:: Recorded information ::
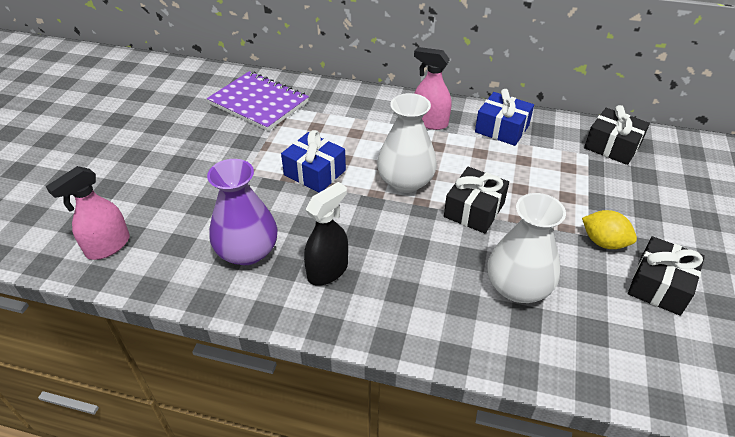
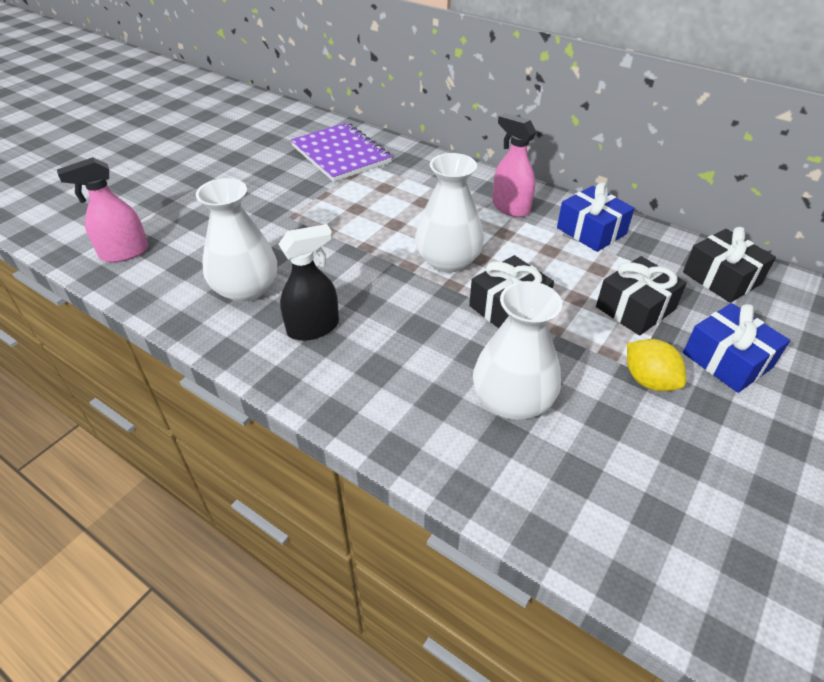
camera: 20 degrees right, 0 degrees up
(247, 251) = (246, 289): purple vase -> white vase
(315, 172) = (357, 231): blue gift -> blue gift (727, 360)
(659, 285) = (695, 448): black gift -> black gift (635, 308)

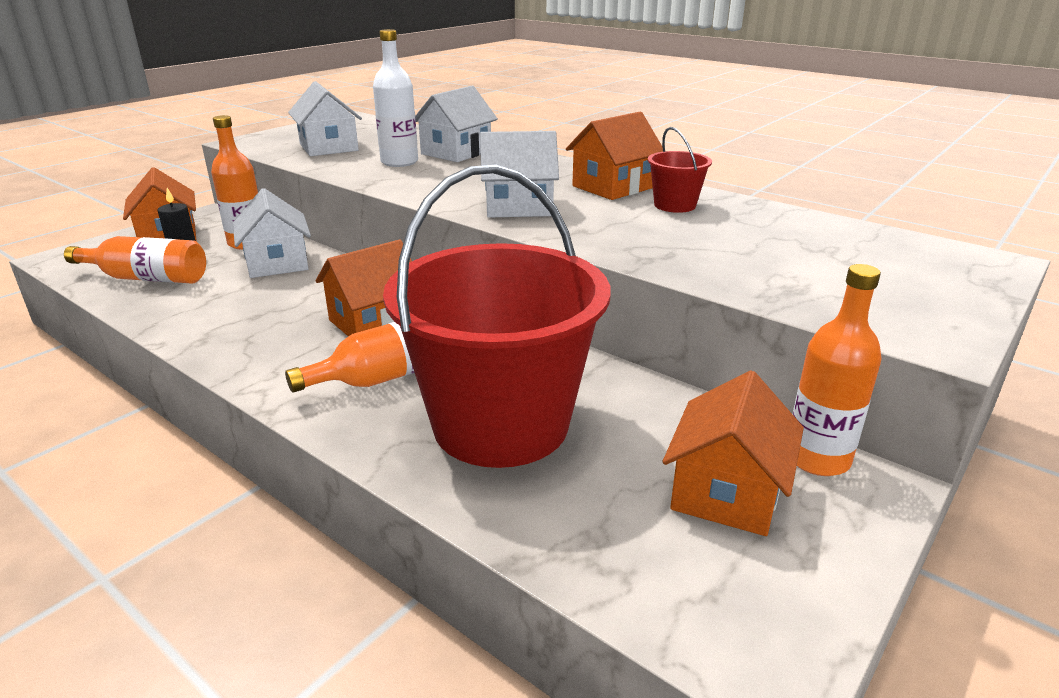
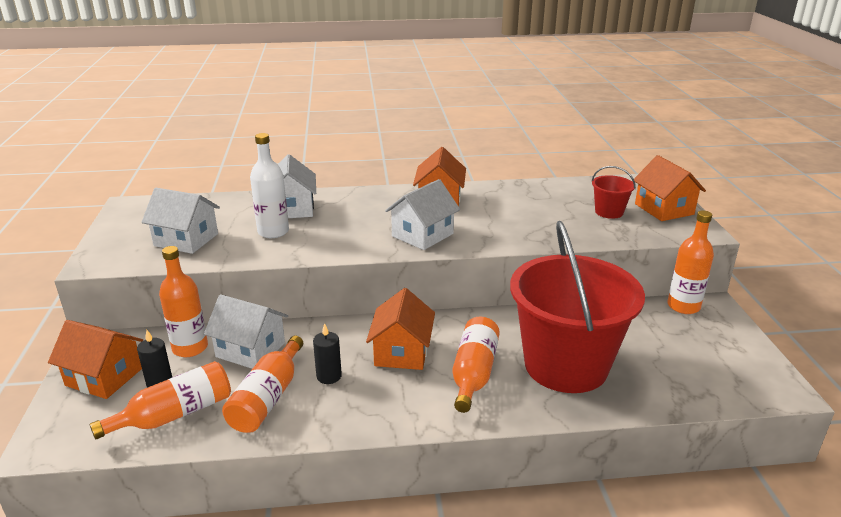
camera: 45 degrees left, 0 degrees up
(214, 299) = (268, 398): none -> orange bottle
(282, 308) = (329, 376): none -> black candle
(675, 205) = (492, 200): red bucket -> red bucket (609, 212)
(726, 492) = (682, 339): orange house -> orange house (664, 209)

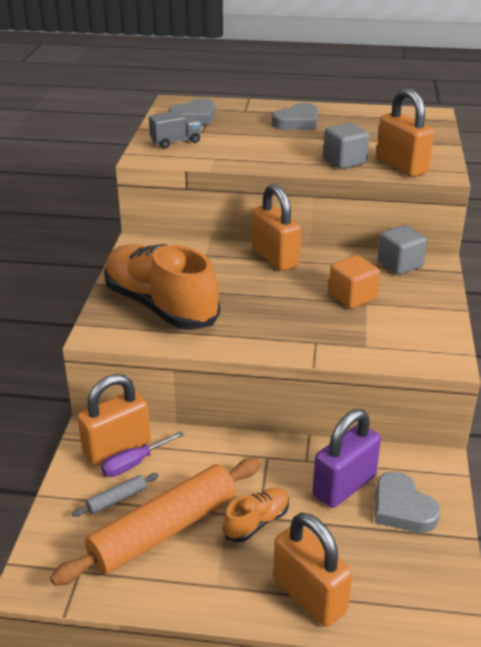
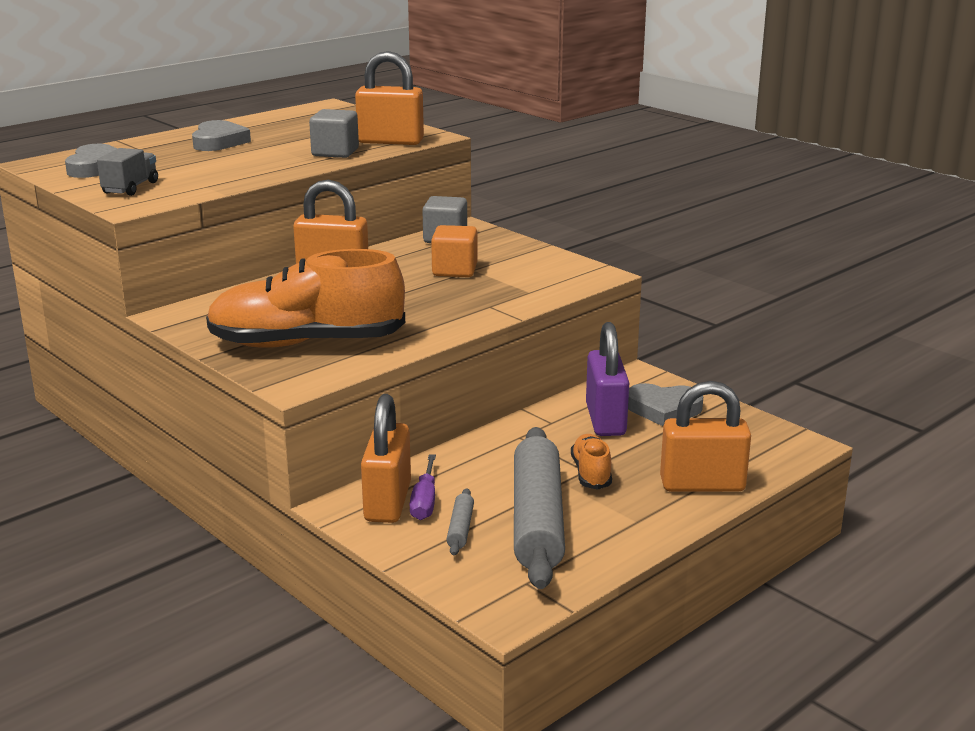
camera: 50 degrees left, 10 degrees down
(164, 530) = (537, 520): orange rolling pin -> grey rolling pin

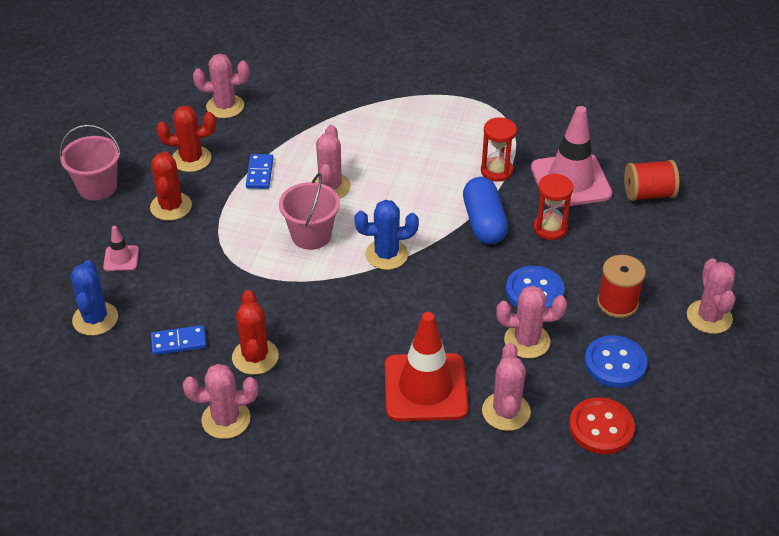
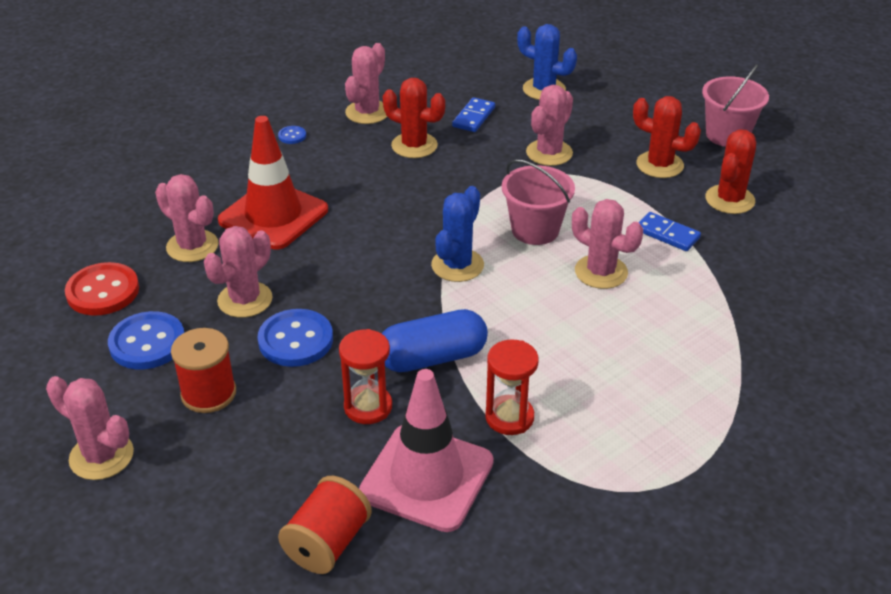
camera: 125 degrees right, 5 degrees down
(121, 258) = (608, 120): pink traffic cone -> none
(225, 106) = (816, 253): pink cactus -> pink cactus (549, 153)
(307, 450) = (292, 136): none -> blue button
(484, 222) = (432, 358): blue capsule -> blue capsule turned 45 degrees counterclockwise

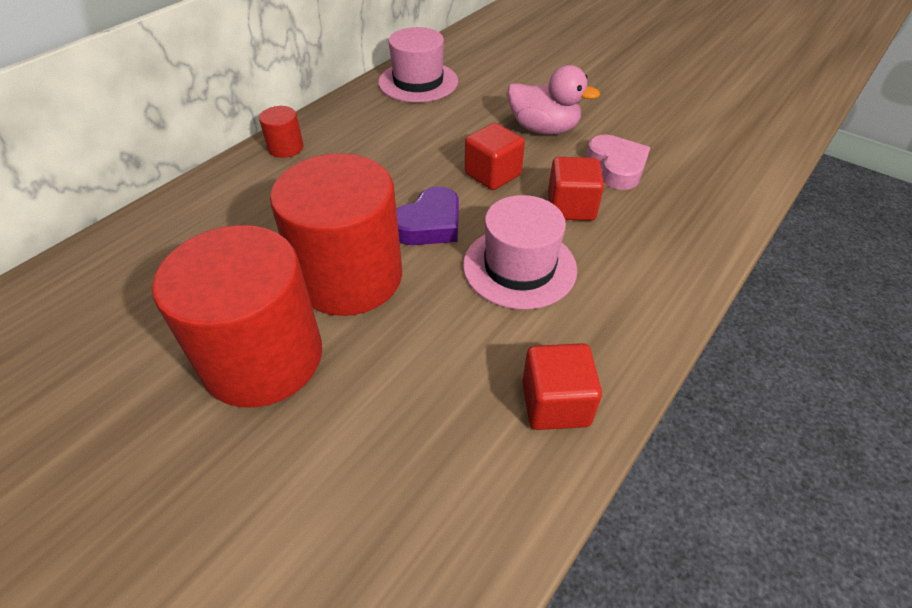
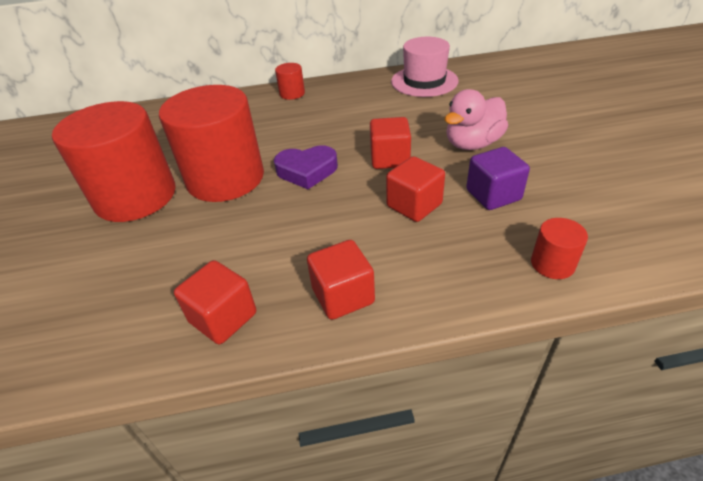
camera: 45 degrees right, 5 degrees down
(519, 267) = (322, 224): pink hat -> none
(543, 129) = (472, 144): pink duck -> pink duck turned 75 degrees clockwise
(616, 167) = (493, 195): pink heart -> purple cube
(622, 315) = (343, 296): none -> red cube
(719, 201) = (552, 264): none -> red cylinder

:: Brief ::
Your copy of the entries should be exact and free of pictures.

:: Exercise solution ::
camera: 20 degrees right, 0 degrees up
(247, 251) = (246, 289): purple vase -> white vase
(315, 172) = (357, 231): blue gift -> blue gift (727, 360)
(659, 285) = (695, 448): black gift -> black gift (635, 308)

camera: 45 degrees left, 0 degrees up
(214, 299) = (268, 398): none -> orange bottle
(282, 308) = (329, 376): none -> black candle
(675, 205) = (492, 200): red bucket -> red bucket (609, 212)
(726, 492) = (682, 339): orange house -> orange house (664, 209)

camera: 50 degrees left, 10 degrees down
(164, 530) = (537, 520): orange rolling pin -> grey rolling pin

camera: 125 degrees right, 5 degrees down
(121, 258) = (608, 120): pink traffic cone -> none
(225, 106) = (816, 253): pink cactus -> pink cactus (549, 153)
(307, 450) = (292, 136): none -> blue button
(484, 222) = (432, 358): blue capsule -> blue capsule turned 45 degrees counterclockwise

camera: 45 degrees right, 5 degrees down
(519, 267) = (322, 224): pink hat -> none
(543, 129) = (472, 144): pink duck -> pink duck turned 75 degrees clockwise
(616, 167) = (493, 195): pink heart -> purple cube
(622, 315) = (343, 296): none -> red cube
(719, 201) = (552, 264): none -> red cylinder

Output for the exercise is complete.